* _Task description_: Count how many of the lines below contain the word "where", and reply with that number alone.

* _Data shown_:

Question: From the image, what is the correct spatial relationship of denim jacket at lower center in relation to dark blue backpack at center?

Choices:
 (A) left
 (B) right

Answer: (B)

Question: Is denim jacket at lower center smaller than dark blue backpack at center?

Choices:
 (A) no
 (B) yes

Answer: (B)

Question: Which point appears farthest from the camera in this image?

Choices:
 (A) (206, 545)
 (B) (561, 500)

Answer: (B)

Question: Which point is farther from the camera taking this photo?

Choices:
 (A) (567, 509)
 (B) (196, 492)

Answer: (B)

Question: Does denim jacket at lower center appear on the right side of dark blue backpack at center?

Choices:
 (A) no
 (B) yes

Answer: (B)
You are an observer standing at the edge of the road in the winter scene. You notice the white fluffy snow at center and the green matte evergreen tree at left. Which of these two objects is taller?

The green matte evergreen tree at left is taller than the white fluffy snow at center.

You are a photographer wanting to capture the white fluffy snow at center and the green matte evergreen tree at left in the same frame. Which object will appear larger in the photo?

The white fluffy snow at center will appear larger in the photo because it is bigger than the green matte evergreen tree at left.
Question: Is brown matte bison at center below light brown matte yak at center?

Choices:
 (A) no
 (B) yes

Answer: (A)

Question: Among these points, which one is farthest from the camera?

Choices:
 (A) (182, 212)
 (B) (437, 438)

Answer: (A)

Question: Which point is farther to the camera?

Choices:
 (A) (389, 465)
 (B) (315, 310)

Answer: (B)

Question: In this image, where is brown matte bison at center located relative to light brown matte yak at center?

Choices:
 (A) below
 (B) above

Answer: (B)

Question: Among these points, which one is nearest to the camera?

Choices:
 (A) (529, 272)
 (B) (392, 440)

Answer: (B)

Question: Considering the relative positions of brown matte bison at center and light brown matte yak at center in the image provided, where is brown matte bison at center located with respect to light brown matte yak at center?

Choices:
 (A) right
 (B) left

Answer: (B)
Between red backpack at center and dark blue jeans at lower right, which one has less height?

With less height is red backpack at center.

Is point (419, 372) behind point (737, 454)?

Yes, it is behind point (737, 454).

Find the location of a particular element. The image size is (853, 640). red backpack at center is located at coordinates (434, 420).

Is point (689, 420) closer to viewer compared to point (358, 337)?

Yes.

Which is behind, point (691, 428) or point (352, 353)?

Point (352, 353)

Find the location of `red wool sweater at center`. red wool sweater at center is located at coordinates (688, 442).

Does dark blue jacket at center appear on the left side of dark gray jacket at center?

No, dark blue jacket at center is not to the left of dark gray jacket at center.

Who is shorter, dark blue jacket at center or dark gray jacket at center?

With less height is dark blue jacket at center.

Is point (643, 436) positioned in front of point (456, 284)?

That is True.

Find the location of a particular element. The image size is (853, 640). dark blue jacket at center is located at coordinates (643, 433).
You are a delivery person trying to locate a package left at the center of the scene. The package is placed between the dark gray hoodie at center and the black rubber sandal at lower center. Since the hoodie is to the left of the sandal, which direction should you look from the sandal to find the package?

* _Result for this exercise_: 2